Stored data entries
-*-

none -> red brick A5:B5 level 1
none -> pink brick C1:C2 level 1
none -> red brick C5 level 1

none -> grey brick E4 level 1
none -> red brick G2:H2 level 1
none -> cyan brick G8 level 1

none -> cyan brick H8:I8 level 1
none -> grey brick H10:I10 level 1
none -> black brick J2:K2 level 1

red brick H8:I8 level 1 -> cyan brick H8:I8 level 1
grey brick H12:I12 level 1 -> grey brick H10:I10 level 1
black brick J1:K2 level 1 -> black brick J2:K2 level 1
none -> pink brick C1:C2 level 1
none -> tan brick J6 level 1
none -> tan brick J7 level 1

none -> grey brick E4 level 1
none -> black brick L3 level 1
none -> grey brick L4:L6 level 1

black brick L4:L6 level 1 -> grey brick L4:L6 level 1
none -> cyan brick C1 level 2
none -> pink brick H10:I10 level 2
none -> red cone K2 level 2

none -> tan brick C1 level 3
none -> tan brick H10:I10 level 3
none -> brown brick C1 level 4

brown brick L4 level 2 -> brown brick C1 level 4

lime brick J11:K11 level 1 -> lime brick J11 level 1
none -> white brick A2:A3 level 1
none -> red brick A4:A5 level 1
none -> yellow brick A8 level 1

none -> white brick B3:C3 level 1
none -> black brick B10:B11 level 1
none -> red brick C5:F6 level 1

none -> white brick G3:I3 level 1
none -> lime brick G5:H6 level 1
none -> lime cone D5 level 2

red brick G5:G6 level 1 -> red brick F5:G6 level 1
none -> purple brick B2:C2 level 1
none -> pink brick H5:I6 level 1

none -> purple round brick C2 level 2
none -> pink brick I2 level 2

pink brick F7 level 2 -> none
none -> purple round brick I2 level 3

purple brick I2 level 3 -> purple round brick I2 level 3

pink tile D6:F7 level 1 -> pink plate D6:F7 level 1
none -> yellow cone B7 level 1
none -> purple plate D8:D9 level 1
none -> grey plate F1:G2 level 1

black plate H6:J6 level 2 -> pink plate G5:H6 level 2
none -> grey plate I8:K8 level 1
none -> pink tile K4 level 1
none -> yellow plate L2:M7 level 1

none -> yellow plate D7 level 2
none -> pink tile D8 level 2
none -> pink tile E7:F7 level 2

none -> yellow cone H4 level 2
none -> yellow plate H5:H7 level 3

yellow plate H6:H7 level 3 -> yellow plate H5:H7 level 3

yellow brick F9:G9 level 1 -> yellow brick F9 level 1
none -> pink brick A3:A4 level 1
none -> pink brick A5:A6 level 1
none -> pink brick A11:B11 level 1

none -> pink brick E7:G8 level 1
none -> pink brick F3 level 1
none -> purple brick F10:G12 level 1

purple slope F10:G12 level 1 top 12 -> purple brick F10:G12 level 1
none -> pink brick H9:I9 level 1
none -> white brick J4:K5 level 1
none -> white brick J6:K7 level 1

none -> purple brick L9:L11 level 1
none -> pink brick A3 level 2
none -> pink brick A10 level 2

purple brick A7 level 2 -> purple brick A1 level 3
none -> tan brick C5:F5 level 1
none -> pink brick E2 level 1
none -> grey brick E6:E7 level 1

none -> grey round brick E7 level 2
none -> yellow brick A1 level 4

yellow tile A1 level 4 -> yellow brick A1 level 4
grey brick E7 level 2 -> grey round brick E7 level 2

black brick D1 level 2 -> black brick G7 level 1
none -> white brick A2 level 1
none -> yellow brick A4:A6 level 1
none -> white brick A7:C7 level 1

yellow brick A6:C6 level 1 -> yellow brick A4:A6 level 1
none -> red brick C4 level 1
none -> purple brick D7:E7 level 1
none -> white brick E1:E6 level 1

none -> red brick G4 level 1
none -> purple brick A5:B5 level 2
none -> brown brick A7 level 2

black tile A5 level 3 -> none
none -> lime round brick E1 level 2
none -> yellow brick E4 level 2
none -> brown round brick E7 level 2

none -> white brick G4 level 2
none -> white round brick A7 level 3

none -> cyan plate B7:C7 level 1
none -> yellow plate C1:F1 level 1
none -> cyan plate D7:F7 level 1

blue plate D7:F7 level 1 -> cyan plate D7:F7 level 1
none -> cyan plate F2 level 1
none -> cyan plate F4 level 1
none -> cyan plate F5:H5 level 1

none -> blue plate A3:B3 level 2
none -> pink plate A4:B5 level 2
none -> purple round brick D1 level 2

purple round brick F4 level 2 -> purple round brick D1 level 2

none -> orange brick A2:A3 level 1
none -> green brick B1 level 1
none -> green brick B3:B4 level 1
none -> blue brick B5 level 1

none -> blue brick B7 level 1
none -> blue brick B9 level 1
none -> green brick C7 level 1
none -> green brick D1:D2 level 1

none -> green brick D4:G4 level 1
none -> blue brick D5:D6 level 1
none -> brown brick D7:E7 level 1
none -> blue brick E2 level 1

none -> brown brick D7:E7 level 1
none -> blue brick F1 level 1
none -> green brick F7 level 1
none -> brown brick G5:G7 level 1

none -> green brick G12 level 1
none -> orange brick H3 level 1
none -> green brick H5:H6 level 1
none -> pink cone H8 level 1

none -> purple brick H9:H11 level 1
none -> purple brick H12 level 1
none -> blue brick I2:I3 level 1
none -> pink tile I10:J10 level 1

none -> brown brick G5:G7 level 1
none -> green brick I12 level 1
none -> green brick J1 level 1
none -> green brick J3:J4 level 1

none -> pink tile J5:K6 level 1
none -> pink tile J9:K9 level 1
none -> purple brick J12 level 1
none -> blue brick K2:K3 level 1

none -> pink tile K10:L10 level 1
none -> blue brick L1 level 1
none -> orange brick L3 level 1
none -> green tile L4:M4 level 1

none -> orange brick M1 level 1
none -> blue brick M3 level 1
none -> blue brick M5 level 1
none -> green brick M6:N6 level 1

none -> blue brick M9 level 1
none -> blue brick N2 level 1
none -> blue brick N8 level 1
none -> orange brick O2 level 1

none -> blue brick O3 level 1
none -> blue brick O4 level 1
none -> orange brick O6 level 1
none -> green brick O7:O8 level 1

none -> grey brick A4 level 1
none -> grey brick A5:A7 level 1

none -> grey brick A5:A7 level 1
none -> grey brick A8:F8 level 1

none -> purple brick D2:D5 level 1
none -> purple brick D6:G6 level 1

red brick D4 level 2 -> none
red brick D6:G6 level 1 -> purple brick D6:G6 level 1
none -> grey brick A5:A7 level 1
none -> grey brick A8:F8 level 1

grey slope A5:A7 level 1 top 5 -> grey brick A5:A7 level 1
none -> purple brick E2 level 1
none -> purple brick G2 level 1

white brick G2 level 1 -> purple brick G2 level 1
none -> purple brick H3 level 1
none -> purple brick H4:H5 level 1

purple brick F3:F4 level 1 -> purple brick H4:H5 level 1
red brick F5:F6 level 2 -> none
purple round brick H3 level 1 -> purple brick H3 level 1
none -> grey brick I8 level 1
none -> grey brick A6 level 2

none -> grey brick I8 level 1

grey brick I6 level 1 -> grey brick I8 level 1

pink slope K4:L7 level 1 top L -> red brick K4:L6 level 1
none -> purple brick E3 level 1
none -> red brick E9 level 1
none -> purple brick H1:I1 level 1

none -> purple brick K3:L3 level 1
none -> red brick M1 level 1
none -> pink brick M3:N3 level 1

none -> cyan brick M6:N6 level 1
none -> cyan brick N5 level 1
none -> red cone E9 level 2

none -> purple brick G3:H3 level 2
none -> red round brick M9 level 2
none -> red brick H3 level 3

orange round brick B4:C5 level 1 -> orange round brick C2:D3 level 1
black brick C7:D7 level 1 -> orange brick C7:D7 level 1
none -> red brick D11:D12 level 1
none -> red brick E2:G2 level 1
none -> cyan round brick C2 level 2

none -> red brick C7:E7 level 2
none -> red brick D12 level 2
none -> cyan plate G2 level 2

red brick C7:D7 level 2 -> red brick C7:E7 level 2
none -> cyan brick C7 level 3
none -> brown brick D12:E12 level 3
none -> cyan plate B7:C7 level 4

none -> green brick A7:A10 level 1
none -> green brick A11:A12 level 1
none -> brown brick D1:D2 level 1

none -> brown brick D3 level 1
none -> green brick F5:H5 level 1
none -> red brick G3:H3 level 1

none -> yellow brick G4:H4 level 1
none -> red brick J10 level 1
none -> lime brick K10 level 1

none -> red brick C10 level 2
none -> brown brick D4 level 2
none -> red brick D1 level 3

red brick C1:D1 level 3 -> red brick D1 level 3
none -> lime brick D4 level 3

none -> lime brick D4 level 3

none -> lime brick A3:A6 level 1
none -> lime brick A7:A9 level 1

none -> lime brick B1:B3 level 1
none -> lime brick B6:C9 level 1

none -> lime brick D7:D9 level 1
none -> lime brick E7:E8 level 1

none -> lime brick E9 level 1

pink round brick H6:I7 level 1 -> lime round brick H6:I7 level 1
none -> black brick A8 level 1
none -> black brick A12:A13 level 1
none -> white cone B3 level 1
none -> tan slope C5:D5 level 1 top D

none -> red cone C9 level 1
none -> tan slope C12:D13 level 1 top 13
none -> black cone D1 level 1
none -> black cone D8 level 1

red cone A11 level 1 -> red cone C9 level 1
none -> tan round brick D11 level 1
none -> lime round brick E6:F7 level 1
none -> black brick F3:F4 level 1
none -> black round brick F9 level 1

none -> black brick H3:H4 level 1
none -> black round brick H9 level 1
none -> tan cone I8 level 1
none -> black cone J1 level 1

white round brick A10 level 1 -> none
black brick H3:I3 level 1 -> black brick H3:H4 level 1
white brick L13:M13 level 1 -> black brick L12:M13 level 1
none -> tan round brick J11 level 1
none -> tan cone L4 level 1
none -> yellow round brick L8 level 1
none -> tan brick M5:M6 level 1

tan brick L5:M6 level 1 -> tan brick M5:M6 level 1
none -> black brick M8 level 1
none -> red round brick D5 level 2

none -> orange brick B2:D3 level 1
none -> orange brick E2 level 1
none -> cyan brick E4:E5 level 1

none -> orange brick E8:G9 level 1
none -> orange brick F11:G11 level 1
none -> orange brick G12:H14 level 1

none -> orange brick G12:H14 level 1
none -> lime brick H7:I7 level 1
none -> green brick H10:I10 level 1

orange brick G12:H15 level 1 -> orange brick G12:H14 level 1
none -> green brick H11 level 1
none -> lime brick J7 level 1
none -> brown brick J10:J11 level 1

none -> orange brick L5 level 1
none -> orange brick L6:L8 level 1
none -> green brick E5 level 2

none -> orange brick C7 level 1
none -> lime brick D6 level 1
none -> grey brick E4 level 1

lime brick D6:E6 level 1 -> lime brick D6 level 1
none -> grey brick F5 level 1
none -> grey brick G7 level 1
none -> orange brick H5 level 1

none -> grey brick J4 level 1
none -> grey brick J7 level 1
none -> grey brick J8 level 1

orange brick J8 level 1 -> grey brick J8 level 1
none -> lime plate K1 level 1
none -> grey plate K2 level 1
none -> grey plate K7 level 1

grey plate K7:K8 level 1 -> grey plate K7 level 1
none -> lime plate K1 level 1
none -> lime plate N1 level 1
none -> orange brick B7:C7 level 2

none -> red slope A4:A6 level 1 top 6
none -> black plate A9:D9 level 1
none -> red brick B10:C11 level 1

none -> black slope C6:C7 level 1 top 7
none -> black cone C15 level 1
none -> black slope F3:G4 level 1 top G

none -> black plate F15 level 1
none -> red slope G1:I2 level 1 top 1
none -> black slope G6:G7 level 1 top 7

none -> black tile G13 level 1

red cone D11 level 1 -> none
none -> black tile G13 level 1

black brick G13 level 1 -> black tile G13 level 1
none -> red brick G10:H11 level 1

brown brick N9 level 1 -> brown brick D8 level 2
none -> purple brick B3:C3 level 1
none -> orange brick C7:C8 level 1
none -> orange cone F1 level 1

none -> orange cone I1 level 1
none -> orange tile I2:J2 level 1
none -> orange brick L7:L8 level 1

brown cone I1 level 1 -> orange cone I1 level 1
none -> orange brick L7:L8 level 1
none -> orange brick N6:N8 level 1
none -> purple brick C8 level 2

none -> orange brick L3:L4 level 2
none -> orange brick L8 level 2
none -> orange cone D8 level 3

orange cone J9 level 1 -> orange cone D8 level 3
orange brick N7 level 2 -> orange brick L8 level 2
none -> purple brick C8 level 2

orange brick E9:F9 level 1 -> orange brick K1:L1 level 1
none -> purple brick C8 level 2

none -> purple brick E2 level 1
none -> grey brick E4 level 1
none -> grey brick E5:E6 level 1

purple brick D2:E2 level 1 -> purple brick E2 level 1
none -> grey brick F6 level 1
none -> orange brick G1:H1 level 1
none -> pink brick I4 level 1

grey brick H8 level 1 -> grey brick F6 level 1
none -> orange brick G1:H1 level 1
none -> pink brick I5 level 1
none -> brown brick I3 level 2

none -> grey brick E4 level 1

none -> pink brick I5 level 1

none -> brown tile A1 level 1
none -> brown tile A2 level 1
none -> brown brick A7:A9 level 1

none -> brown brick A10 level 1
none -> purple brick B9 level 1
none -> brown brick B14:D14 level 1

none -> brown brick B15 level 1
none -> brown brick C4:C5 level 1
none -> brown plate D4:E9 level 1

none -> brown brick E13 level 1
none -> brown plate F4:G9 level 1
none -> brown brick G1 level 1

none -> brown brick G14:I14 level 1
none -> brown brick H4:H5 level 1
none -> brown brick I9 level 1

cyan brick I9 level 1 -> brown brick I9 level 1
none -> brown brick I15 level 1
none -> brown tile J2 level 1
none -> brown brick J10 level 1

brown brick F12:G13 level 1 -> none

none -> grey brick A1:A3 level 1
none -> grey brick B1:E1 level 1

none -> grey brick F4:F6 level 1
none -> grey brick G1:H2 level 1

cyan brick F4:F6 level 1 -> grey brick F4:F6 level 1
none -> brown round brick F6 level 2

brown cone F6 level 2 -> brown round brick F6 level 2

-*-

§ **EXERCISE**
Nothing should appear in the answer except the lines above from the line with "black brick J1:K2" through the line with "none -> red brick C5:F6 level 1", both included, written out exactly.

§ **SOLVED EXERCISE**
black brick J1:K2 level 1 -> black brick J2:K2 level 1
none -> pink brick C1:C2 level 1
none -> tan brick J6 level 1
none -> tan brick J7 level 1

none -> grey brick E4 level 1
none -> black brick L3 level 1
none -> grey brick L4:L6 level 1

black brick L4:L6 level 1 -> grey brick L4:L6 level 1
none -> cyan brick C1 level 2
none -> pink brick H10:I10 level 2
none -> red cone K2 level 2

none -> tan brick C1 level 3
none -> tan brick H10:I10 level 3
none -> brown brick C1 level 4

brown brick L4 level 2 -> brown brick C1 level 4

lime brick J11:K11 level 1 -> lime brick J11 level 1
none -> white brick A2:A3 level 1
none -> red brick A4:A5 level 1
none -> yellow brick A8 level 1

none -> white brick B3:C3 level 1
none -> black brick B10:B11 level 1
none -> red brick C5:F6 level 1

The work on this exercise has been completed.